*** Listed entries ***
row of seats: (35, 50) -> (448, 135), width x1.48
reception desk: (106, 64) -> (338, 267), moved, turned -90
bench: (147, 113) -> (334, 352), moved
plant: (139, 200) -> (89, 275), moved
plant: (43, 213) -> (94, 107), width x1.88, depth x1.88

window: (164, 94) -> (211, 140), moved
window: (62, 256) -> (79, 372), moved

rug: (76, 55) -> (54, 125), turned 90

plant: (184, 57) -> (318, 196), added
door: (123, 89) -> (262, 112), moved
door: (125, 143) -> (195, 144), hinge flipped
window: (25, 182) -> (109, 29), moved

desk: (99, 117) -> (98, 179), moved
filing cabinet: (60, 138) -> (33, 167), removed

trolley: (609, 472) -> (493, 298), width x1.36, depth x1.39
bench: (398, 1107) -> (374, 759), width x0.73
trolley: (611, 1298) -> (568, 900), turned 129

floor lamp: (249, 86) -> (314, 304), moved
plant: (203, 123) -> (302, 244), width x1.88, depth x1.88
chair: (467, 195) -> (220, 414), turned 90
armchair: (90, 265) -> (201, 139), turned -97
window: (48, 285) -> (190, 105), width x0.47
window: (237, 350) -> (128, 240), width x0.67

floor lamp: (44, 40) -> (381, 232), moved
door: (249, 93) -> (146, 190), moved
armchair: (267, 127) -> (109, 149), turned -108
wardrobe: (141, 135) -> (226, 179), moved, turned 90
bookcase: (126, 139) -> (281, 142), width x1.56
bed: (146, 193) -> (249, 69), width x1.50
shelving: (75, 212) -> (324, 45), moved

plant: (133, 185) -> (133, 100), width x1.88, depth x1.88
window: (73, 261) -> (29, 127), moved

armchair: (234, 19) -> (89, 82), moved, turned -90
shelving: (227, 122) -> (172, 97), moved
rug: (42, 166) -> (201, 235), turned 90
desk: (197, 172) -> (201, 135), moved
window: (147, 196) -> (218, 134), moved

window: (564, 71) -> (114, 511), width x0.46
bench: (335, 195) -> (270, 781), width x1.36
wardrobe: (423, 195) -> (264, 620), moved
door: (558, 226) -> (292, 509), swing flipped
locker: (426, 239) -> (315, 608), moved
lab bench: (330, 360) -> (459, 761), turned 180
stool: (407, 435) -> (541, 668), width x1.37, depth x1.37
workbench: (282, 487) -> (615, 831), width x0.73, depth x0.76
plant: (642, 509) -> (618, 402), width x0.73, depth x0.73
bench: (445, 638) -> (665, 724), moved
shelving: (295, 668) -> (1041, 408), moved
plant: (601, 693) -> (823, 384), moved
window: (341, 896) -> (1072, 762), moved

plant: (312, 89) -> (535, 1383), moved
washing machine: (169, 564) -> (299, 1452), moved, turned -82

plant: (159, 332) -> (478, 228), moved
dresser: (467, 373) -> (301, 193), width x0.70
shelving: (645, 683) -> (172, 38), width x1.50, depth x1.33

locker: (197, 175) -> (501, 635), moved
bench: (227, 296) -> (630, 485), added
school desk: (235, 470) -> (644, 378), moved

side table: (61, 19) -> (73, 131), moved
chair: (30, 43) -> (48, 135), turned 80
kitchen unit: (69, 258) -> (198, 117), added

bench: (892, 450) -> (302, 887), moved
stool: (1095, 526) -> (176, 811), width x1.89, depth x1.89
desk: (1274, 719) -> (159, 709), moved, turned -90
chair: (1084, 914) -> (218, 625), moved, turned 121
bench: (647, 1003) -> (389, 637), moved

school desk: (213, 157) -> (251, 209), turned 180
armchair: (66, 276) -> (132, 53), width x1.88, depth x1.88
*** End of Listed entries ***
Requirement: Locate the string "trolley" in the listing above and copy every line where it occurs.

Task output:
trolley: (609, 472) -> (493, 298), width x1.36, depth x1.39
trolley: (611, 1298) -> (568, 900), turned 129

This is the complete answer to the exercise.